[Start of Attachment]

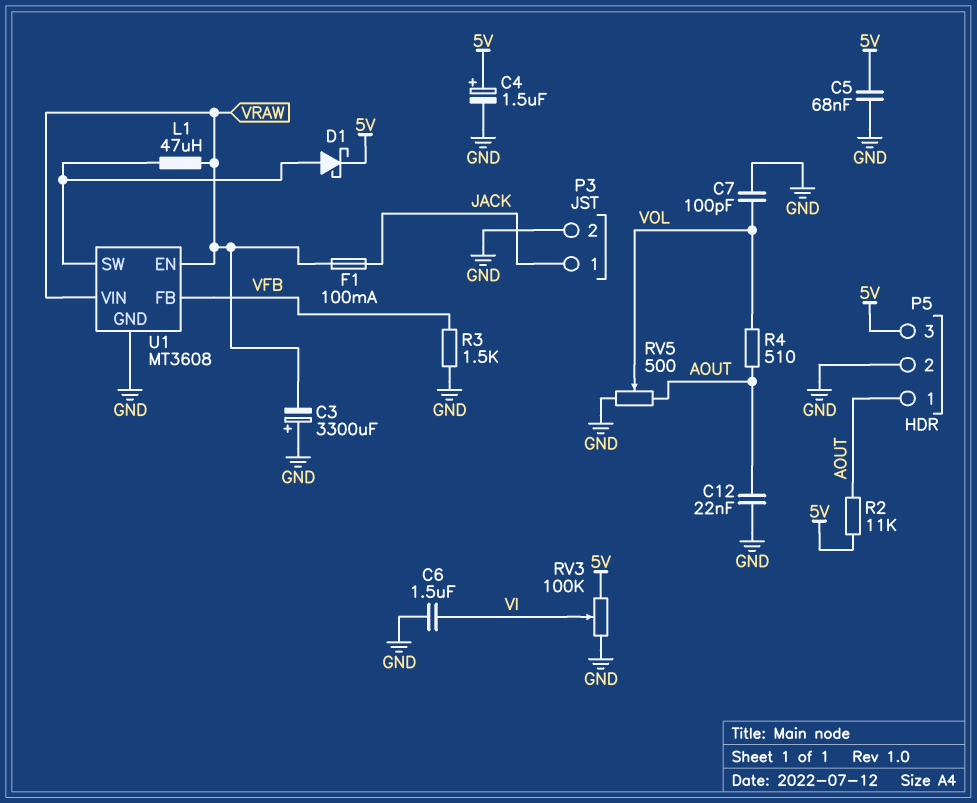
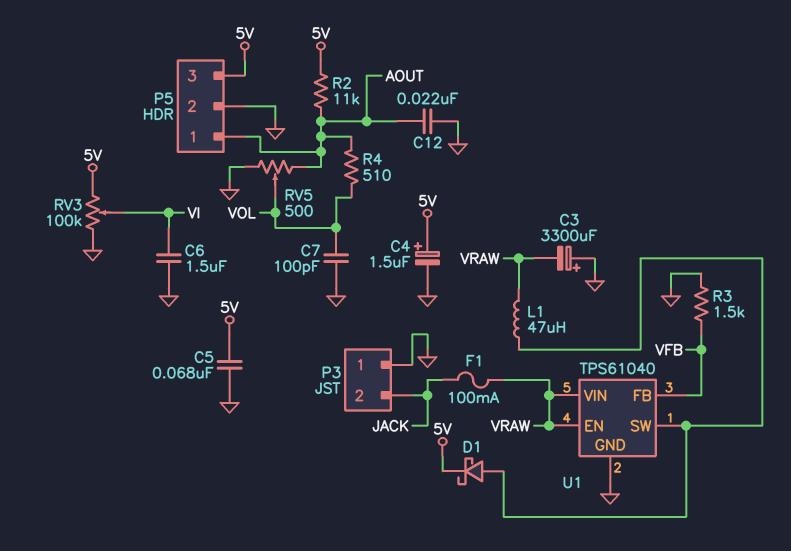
P3 pin 1: JACK -> GND
P3 pin 2: GND -> JACK
U1: MT3608 -> TPS61040

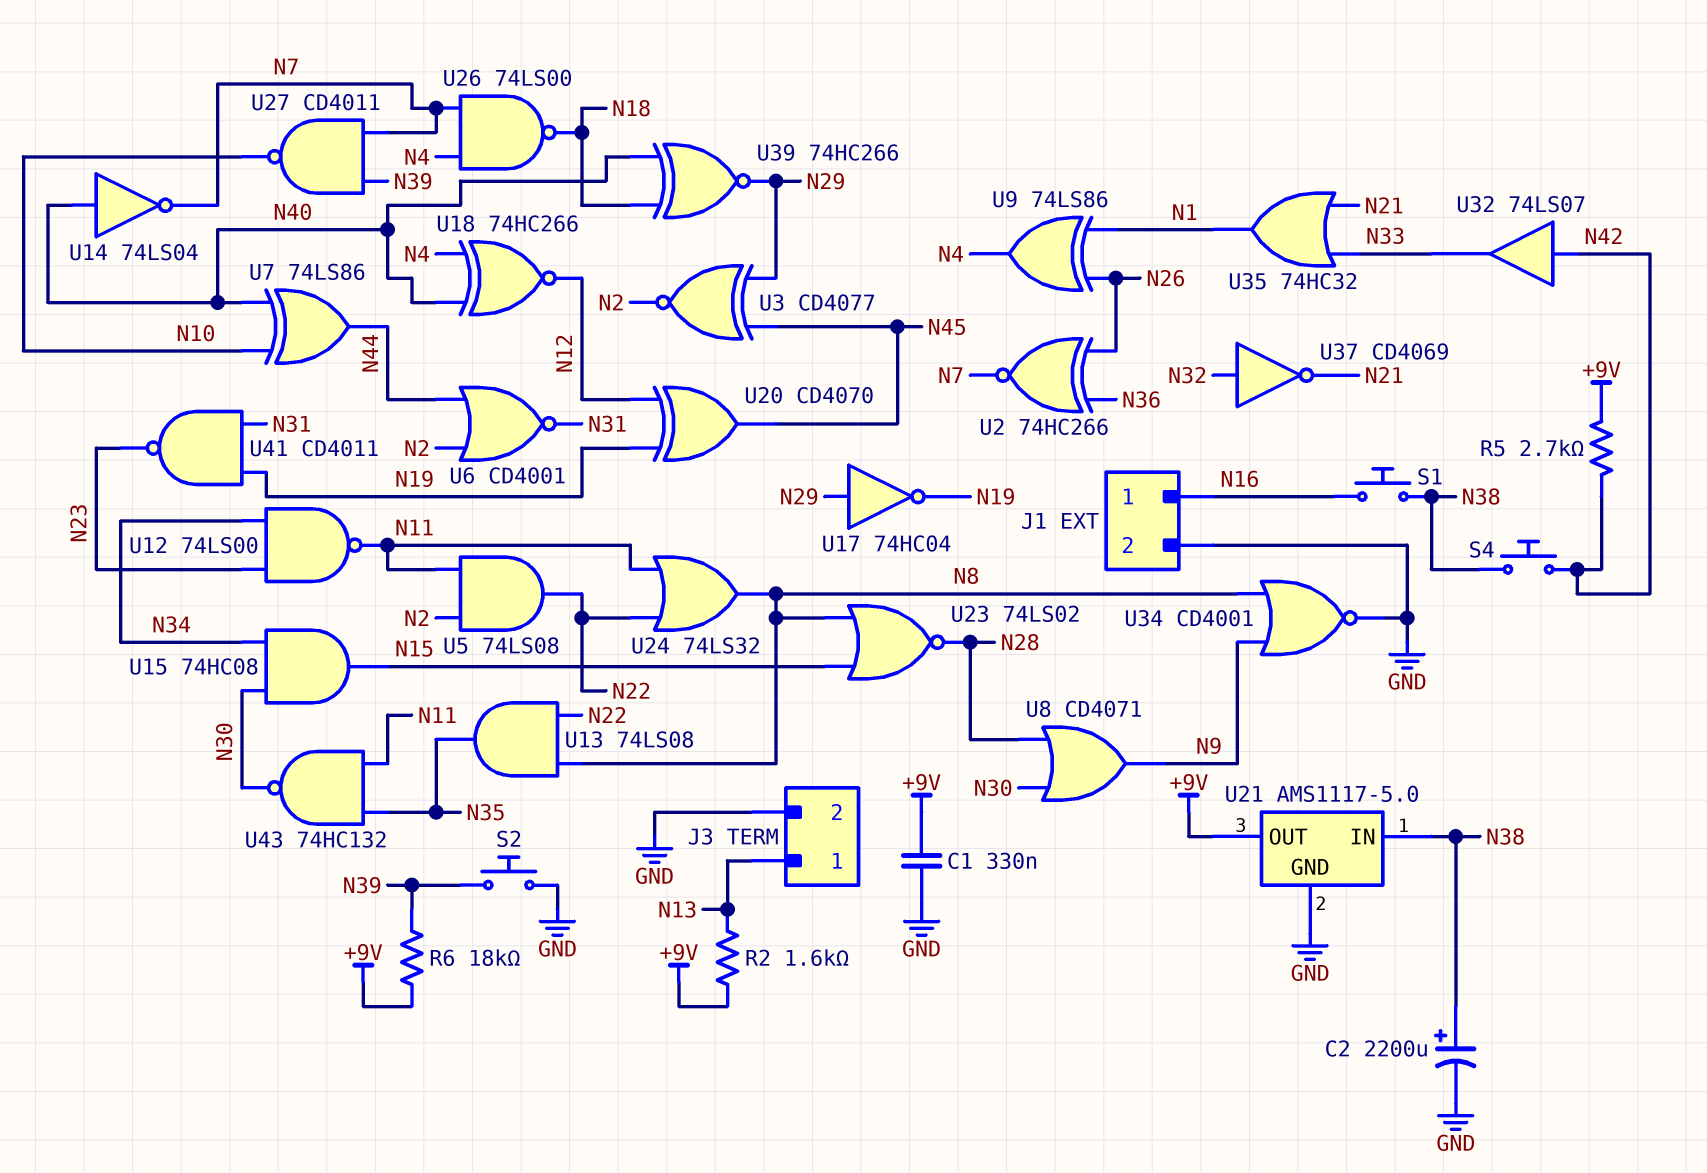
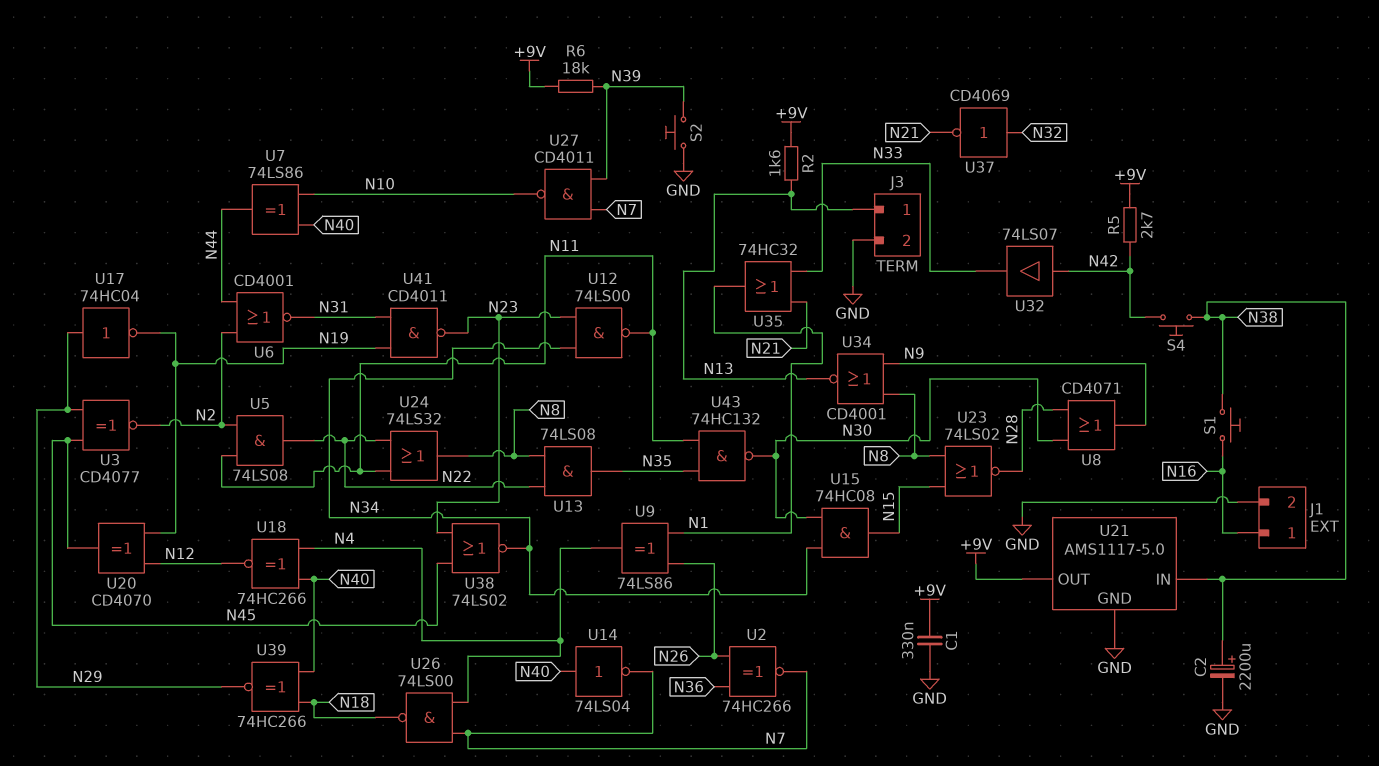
U34: NOR CD4001 (in N8, in N9, out GND) -> NOR CD4001 (in N8, in N9, out N13)
U38: none -> NOR 74LS02 (in N23, in N45, out N34)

[End of Attachment]

**The task:** Return the listing above unchanged, apart from dropping its pictures.

**Response for this exercise:**
P3 pin 1: JACK -> GND
P3 pin 2: GND -> JACK
U1: MT3608 -> TPS61040

U34: NOR CD4001 (in N8, in N9, out GND) -> NOR CD4001 (in N8, in N9, out N13)
U38: none -> NOR 74LS02 (in N23, in N45, out N34)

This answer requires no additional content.